*Task goal*
Range to reproduce from the entries below: the line with "red line: rotated 48 degrees counterclockwise", the line with "cyan L-shape: rotated 64 degrees clockwise", and every line in between. Give them exactly and give nothing else.

**** Provided data

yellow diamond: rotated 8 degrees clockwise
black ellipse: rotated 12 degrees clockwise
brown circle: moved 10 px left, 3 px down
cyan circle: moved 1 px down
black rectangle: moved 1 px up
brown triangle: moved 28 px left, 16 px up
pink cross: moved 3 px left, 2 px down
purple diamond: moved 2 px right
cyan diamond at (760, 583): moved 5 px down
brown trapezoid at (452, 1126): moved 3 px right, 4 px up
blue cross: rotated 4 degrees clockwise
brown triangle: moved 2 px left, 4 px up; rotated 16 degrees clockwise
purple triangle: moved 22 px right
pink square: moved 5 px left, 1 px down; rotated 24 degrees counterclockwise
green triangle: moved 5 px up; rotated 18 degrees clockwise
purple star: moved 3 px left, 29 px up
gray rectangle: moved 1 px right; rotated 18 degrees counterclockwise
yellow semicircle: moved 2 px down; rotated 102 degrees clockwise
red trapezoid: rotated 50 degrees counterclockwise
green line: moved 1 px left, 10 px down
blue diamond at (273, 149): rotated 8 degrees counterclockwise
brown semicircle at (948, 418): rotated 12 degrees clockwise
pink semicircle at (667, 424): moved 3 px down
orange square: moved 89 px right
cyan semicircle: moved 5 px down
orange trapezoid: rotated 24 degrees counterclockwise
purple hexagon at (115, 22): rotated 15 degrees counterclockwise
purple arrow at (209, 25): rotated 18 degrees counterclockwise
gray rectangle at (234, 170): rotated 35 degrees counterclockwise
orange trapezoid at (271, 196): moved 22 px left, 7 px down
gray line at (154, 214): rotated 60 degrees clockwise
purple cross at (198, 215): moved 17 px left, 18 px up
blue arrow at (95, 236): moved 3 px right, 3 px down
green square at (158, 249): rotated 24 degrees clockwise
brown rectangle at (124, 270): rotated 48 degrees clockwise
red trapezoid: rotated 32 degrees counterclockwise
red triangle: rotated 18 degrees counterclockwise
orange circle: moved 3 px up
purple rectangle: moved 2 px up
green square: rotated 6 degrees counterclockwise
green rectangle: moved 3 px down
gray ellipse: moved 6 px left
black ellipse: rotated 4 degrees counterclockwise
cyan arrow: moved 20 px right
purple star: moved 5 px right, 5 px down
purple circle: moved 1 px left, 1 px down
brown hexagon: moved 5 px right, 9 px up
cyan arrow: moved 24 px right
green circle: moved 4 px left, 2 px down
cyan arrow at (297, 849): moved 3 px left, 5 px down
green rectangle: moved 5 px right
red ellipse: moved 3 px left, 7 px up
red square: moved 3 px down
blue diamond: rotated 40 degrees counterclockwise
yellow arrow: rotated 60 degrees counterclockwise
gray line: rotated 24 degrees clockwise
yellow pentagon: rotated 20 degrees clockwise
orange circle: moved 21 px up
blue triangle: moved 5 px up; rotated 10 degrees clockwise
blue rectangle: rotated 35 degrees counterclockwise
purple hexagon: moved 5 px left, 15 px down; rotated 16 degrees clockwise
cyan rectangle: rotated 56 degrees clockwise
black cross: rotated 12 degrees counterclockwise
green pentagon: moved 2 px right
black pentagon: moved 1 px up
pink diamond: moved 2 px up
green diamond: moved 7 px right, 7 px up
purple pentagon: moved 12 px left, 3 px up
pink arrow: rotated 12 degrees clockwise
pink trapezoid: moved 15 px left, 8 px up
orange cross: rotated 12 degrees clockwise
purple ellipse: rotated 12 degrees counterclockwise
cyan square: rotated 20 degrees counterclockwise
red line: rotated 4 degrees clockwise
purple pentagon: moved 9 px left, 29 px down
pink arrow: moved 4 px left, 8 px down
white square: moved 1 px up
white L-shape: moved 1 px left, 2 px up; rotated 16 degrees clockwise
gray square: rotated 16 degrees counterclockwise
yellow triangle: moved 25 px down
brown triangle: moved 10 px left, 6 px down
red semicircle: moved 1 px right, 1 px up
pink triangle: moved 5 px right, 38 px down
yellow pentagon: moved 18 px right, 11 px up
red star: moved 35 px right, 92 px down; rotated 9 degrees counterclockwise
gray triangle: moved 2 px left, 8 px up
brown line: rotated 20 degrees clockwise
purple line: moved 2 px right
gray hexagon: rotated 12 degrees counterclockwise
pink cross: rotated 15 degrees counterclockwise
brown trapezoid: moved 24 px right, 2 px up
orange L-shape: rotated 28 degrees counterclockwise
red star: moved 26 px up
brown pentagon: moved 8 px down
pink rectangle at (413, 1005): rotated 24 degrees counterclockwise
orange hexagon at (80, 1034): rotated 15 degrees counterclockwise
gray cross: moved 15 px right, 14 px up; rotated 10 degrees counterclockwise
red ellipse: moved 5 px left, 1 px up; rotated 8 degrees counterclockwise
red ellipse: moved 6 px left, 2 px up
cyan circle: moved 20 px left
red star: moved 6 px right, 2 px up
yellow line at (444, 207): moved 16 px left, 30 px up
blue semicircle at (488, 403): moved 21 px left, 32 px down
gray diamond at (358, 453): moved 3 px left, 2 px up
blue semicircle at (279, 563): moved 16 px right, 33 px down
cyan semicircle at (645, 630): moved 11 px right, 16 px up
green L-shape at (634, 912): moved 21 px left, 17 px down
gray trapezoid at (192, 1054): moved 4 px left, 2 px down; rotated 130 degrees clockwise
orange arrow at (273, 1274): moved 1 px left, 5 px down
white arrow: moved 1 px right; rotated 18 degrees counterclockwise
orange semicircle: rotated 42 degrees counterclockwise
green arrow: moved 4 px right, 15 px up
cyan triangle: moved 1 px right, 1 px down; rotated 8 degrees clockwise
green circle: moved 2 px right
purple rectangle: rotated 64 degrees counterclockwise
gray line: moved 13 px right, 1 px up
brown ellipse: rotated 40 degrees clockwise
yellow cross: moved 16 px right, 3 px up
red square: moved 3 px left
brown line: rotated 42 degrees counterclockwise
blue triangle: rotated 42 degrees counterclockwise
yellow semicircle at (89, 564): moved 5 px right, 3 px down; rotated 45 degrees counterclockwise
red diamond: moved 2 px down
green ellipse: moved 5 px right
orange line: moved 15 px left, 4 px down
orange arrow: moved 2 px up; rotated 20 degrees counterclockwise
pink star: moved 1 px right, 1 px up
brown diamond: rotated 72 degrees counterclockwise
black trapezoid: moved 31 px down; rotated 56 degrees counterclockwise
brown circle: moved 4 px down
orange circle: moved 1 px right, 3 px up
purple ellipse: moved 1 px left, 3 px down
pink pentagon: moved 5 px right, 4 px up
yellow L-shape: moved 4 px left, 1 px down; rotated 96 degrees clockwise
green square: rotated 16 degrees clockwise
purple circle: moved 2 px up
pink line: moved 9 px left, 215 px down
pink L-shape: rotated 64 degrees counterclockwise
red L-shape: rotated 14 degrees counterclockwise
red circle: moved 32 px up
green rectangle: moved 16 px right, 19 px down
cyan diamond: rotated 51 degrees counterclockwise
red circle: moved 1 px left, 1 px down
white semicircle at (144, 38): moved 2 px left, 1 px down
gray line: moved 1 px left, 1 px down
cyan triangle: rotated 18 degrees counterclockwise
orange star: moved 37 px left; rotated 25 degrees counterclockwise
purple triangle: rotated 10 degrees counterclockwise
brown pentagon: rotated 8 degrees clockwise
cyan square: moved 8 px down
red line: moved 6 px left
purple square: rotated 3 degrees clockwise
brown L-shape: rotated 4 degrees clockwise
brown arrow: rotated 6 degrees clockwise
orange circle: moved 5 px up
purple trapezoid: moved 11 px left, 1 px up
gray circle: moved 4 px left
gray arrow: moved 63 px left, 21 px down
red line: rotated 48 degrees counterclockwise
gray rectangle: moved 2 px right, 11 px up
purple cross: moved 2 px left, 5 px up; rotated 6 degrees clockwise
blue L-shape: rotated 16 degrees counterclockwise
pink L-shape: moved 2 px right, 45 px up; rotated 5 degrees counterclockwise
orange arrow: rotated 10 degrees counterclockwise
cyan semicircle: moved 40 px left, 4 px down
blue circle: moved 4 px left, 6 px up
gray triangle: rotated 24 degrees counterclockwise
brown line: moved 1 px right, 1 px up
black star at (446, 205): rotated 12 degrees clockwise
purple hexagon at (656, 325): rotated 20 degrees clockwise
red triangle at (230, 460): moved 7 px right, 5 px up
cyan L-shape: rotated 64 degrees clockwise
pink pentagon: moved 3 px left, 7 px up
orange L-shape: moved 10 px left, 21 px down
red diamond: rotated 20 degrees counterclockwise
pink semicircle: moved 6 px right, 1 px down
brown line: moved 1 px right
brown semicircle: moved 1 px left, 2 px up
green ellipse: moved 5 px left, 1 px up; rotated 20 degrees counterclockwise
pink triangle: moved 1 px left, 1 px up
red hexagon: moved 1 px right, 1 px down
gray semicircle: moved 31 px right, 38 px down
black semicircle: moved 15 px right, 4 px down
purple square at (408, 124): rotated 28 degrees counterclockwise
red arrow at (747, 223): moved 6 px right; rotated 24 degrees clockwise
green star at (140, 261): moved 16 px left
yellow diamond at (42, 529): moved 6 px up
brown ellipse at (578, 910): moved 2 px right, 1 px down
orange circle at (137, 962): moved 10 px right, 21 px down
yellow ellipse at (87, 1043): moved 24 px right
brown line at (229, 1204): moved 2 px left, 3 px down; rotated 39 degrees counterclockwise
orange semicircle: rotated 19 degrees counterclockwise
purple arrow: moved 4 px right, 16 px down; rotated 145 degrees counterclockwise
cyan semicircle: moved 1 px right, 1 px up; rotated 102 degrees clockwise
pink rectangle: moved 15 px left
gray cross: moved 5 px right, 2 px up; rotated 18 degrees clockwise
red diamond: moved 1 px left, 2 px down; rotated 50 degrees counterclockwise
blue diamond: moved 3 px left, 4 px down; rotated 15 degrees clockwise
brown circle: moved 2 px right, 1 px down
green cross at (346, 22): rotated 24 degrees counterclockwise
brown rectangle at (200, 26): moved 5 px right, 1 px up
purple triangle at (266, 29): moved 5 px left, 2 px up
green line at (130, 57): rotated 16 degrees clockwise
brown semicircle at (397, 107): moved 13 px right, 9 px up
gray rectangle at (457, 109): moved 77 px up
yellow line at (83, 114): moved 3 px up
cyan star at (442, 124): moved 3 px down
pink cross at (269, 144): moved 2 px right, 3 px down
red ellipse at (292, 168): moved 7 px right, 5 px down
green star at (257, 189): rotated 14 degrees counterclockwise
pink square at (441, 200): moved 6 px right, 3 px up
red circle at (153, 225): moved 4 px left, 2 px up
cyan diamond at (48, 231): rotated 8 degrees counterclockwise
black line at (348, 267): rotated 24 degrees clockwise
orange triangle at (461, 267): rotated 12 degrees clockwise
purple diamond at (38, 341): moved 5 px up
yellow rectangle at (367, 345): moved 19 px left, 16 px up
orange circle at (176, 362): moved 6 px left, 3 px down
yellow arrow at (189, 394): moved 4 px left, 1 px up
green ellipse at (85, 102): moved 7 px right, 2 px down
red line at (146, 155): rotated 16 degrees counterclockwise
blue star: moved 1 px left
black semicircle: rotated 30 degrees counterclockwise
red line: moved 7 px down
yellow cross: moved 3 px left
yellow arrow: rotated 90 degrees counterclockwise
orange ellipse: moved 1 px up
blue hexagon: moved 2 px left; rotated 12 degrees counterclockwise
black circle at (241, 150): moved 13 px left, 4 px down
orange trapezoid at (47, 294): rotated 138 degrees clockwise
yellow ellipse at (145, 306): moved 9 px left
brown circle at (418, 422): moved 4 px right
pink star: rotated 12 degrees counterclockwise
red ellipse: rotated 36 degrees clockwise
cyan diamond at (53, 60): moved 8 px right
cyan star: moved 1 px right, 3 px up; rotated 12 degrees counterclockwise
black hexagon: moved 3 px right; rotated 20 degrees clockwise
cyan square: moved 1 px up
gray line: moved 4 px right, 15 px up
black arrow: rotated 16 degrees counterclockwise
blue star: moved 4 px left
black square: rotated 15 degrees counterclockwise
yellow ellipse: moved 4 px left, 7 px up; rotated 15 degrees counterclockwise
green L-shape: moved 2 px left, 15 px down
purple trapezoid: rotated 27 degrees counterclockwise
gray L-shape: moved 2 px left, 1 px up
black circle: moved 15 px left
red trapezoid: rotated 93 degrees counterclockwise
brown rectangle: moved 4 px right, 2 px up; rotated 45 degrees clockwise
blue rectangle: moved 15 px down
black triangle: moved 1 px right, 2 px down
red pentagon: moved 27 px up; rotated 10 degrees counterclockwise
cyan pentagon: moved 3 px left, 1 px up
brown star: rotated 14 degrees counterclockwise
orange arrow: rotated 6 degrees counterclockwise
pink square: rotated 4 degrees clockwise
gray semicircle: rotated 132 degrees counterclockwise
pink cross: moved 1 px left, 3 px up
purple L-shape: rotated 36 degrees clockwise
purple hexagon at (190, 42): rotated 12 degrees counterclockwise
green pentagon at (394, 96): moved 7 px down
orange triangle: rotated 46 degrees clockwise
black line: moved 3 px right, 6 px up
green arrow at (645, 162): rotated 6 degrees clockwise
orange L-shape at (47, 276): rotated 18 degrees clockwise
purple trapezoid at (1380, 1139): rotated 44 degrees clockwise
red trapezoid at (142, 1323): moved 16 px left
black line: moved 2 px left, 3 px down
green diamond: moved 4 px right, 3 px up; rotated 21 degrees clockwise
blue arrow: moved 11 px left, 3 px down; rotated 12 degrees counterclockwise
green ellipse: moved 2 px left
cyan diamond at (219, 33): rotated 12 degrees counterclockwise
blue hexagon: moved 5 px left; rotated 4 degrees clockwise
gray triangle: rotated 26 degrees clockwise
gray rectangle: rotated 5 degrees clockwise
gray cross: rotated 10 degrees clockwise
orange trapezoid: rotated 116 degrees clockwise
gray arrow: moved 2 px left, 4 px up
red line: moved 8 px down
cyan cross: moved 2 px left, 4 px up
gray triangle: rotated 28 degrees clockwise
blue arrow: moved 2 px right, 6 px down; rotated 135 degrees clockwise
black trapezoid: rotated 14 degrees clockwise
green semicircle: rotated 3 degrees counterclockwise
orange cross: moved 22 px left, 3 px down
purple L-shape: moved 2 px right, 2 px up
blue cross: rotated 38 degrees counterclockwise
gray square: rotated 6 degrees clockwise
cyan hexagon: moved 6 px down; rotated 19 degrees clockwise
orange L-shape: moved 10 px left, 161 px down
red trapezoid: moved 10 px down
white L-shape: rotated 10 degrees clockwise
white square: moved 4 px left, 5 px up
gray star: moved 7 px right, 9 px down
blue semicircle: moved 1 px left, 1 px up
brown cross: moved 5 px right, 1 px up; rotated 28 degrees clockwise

********

*Exercise response*
red line: rotated 48 degrees counterclockwise
gray rectangle: moved 2 px right, 11 px up
purple cross: moved 2 px left, 5 px up; rotated 6 degrees clockwise
blue L-shape: rotated 16 degrees counterclockwise
pink L-shape: moved 2 px right, 45 px up; rotated 5 degrees counterclockwise
orange arrow: rotated 10 degrees counterclockwise
cyan semicircle: moved 40 px left, 4 px down
blue circle: moved 4 px left, 6 px up
gray triangle: rotated 24 degrees counterclockwise
brown line: moved 1 px right, 1 px up
black star at (446, 205): rotated 12 degrees clockwise
purple hexagon at (656, 325): rotated 20 degrees clockwise
red triangle at (230, 460): moved 7 px right, 5 px up
cyan L-shape: rotated 64 degrees clockwise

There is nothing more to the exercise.